## PROBLEM DESCRIPTION:
If a line of the records contains the word "cobalt", list it.

## DATA FOR THIS TASK:

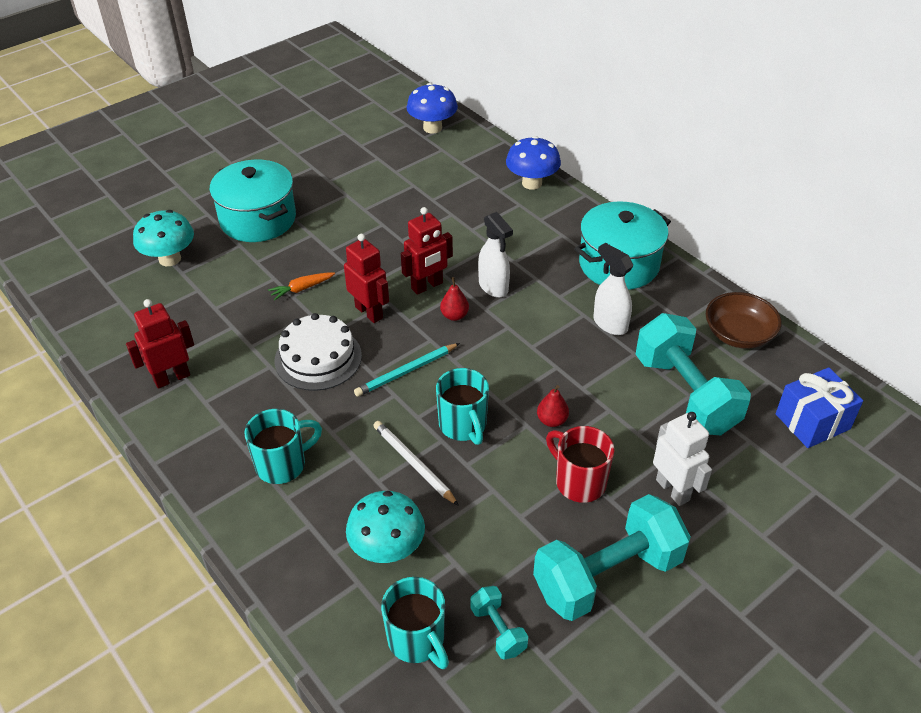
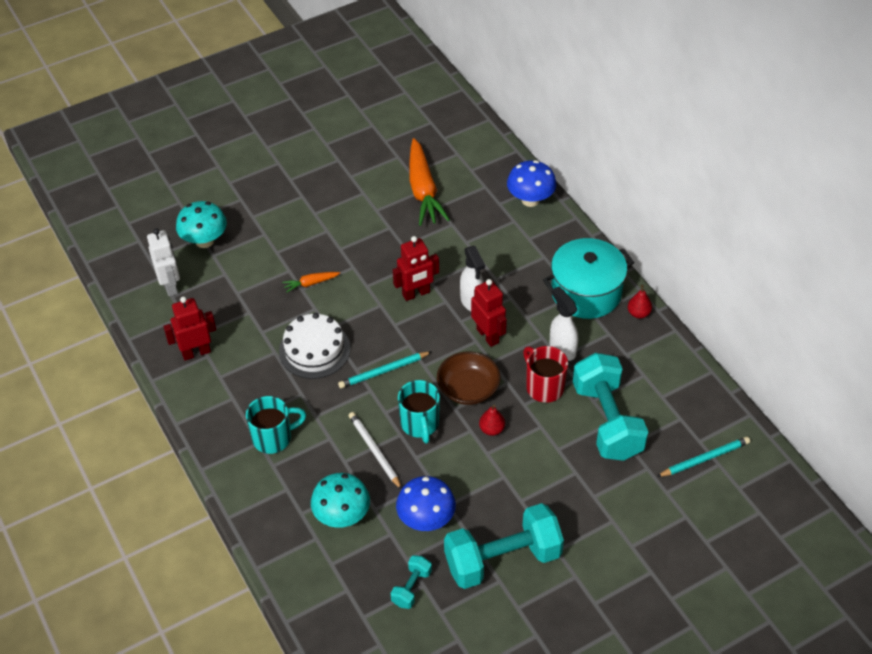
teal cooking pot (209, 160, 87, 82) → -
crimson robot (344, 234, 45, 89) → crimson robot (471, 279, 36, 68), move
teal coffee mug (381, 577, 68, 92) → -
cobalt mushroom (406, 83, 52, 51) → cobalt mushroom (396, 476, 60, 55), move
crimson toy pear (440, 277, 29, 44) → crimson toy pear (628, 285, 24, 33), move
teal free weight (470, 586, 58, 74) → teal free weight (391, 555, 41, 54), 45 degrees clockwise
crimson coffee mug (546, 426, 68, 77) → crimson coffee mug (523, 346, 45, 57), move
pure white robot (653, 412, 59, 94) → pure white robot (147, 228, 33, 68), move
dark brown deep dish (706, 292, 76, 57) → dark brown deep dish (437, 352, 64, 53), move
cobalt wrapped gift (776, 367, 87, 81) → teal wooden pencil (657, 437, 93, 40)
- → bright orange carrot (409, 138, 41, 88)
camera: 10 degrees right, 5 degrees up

## TASK OUTPUT:
cobalt mushroom (406, 83, 52, 51) → cobalt mushroom (396, 476, 60, 55), move
cobalt wrapped gift (776, 367, 87, 81) → teal wooden pencil (657, 437, 93, 40)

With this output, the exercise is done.